Below are the records; give again exactly the line with "added: rosy drink bottle 577,289", the line with "recoloured: bright orange", and each line that lies between them, and nothing besides.

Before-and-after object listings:
========

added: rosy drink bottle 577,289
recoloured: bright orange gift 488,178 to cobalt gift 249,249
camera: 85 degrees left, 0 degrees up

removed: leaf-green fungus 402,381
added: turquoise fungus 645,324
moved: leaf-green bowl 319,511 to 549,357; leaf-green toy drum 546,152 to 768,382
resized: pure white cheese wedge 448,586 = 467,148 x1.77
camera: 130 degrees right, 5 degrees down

========

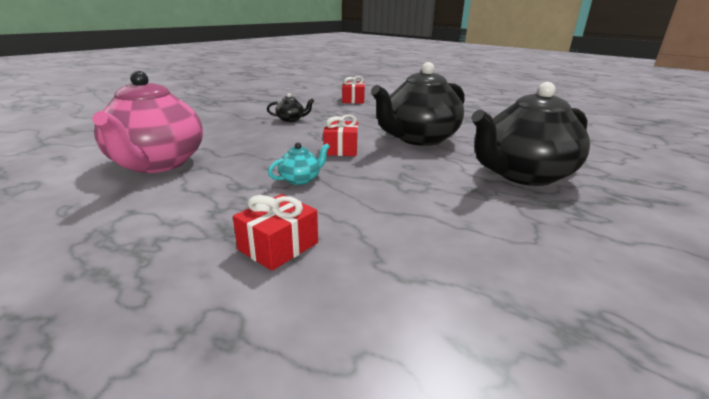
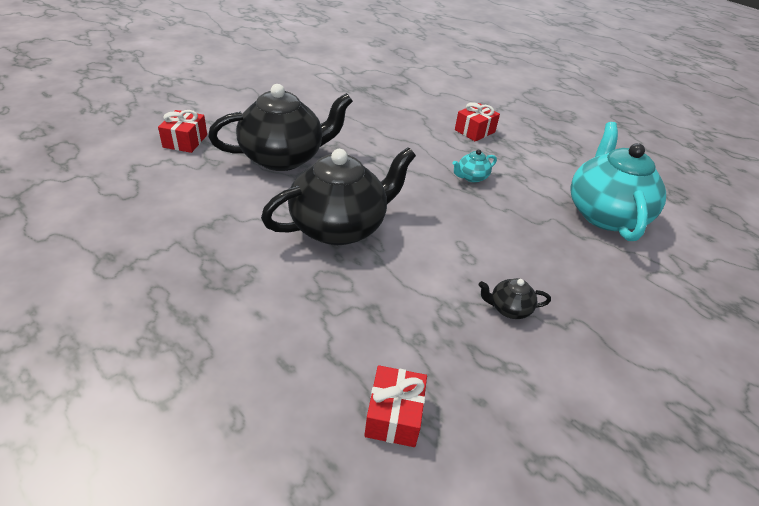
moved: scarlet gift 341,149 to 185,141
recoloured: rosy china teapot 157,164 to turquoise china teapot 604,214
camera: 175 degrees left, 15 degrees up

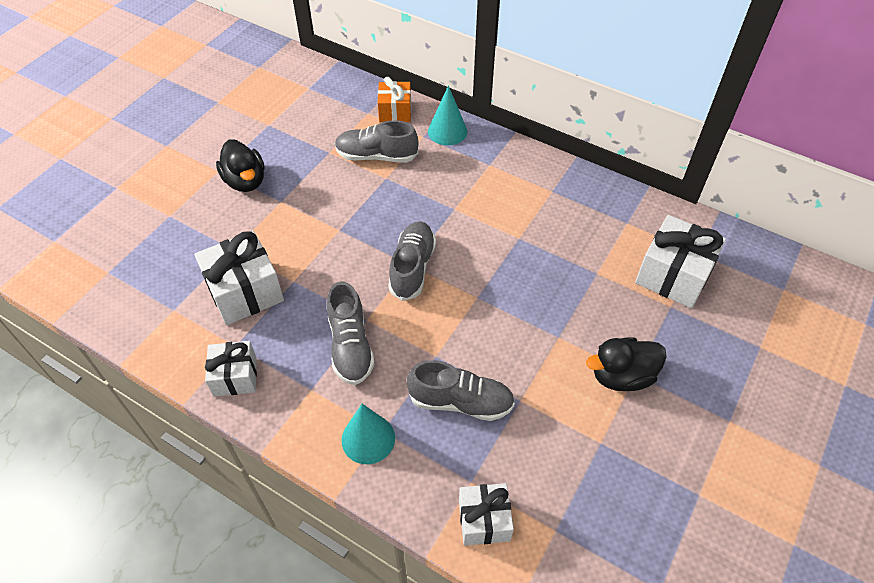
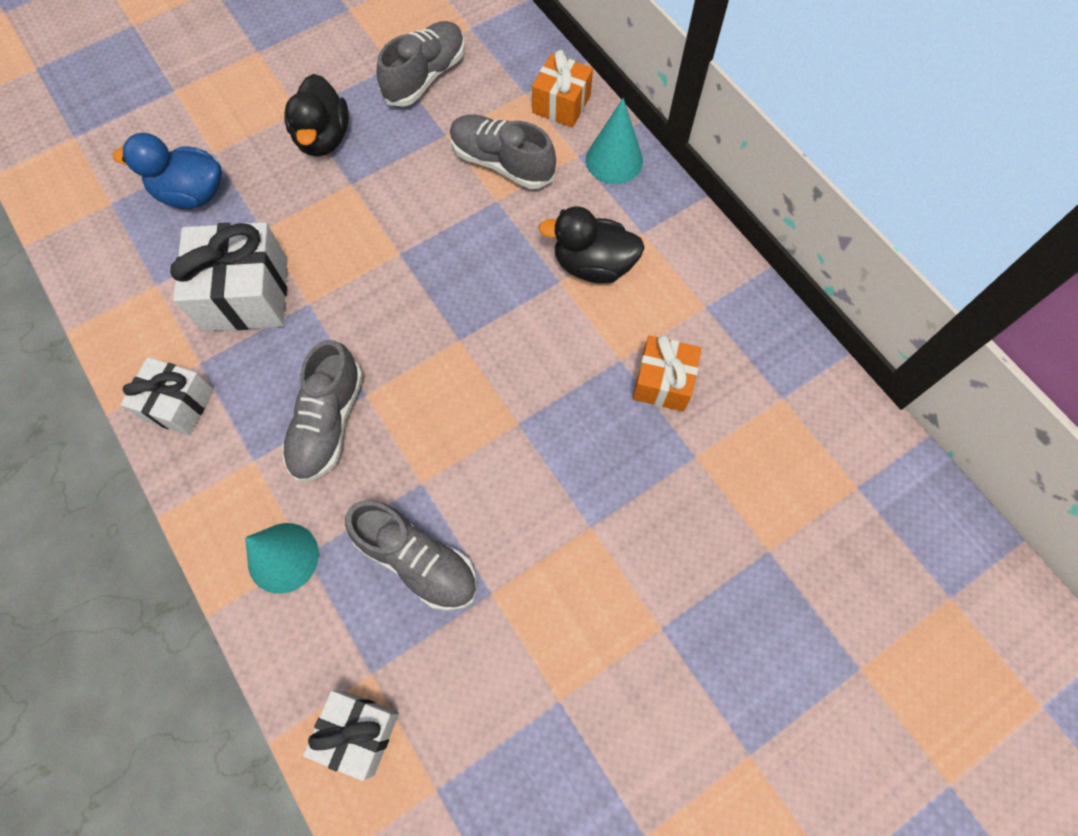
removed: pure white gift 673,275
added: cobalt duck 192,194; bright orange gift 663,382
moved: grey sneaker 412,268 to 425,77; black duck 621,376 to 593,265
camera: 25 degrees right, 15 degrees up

========

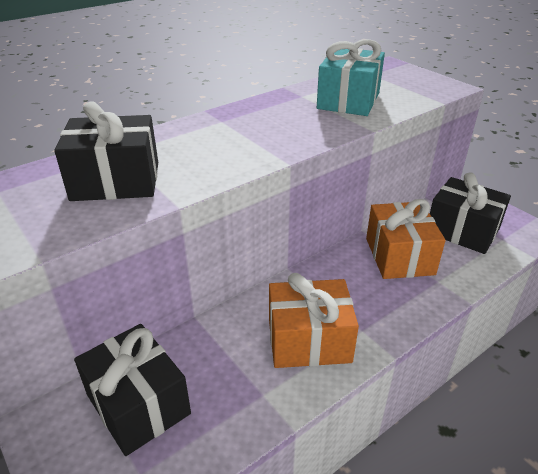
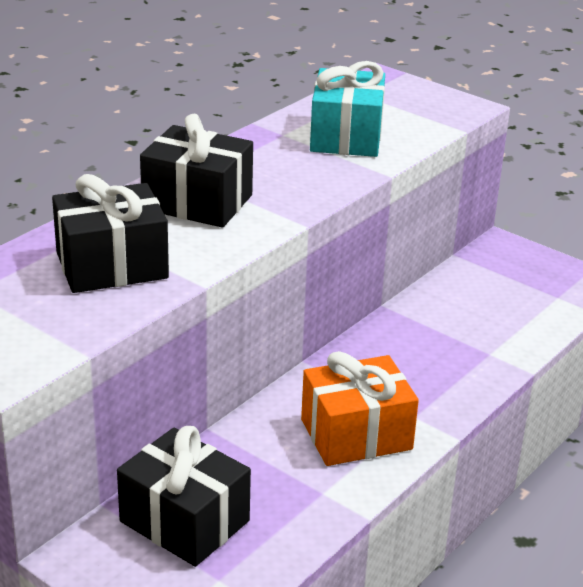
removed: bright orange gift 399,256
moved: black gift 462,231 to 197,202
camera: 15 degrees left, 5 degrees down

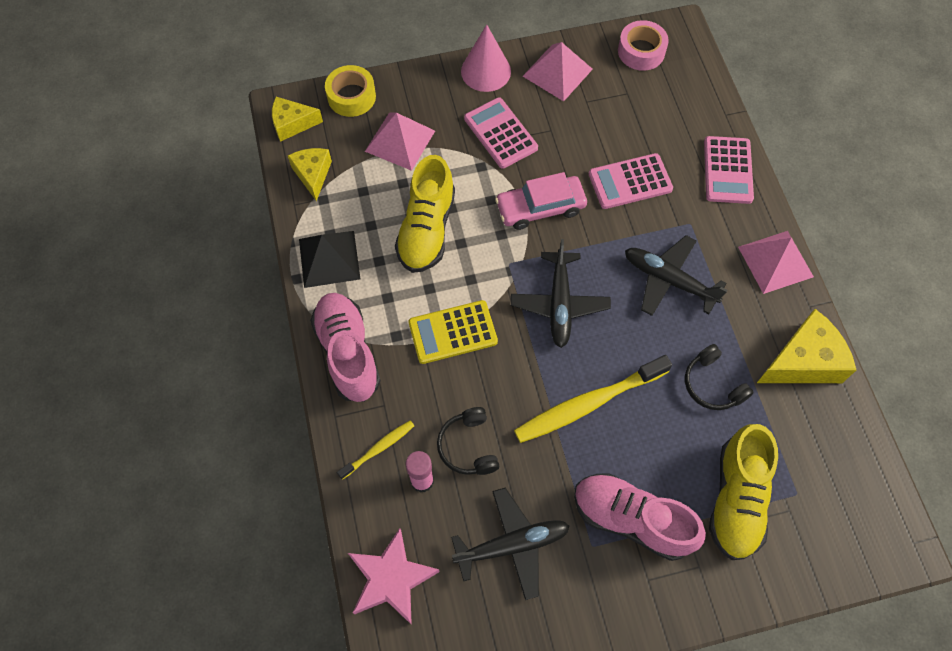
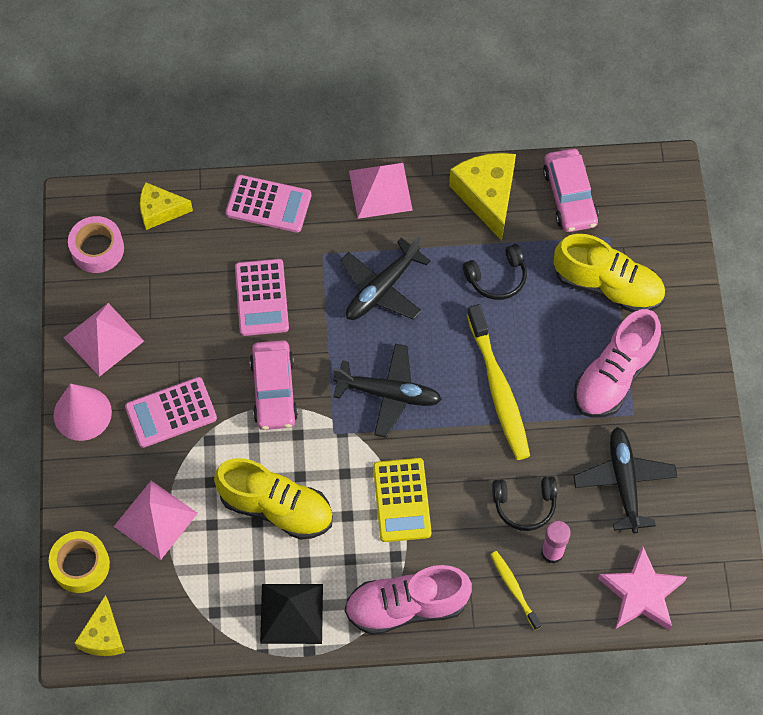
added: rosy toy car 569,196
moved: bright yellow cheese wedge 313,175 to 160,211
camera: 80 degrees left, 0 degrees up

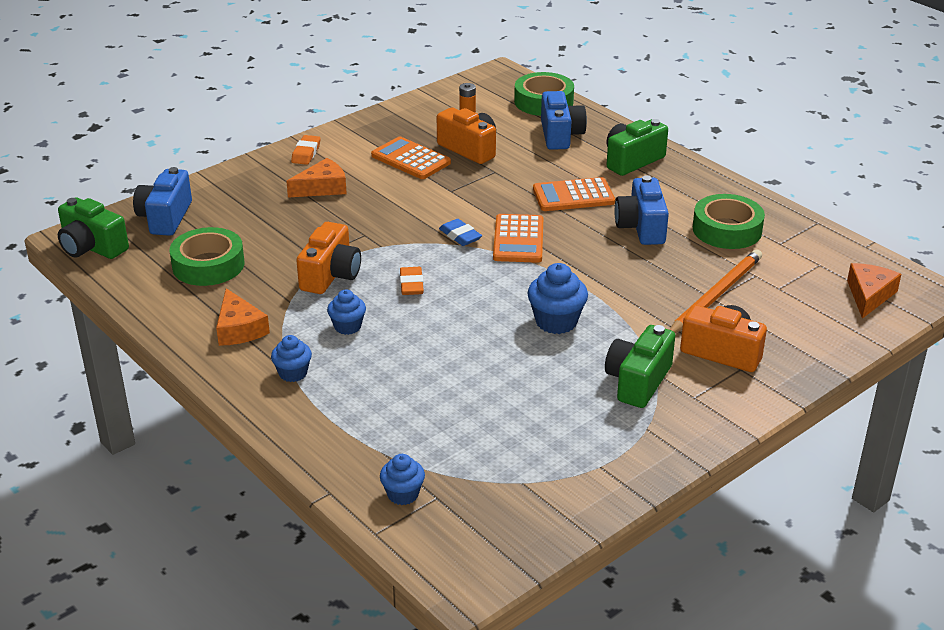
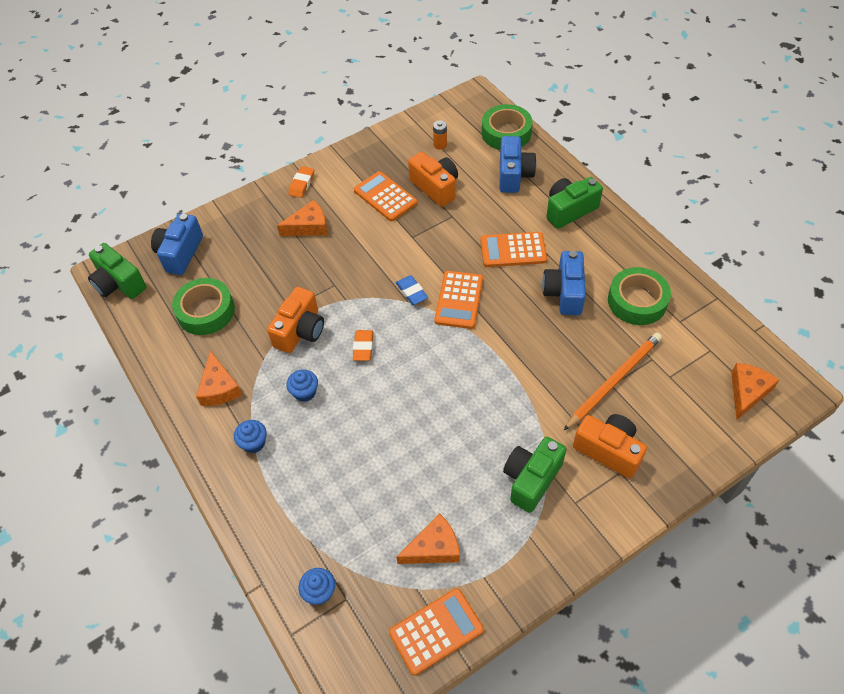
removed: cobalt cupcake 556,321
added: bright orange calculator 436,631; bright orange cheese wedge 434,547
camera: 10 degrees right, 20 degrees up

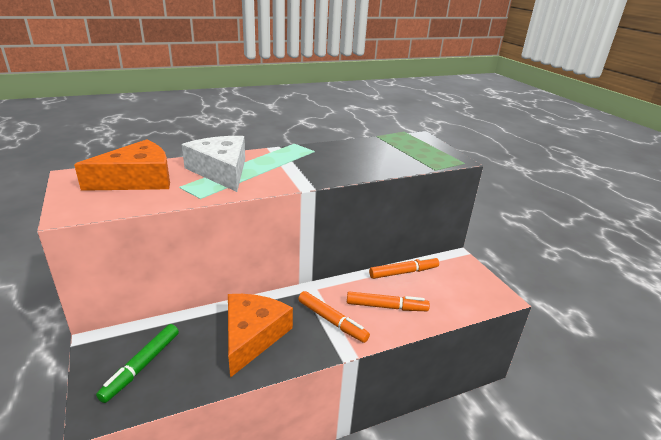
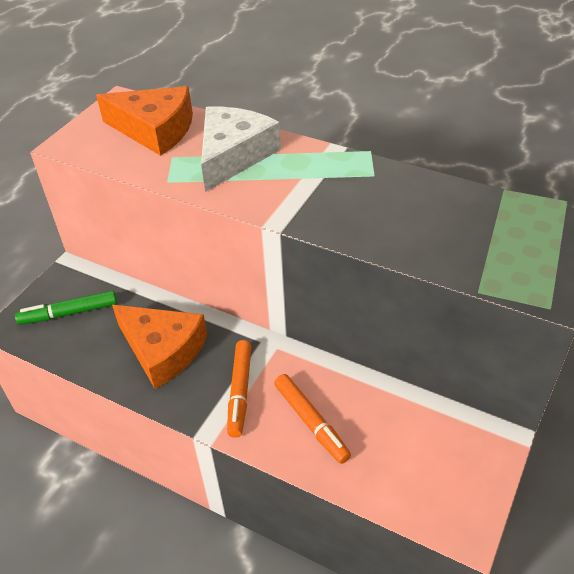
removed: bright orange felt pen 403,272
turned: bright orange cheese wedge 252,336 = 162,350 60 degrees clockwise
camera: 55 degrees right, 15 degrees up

========

Output:
added: rosy drink bottle 577,289
recoloured: bright orange gift 488,178 to cobalt gift 249,249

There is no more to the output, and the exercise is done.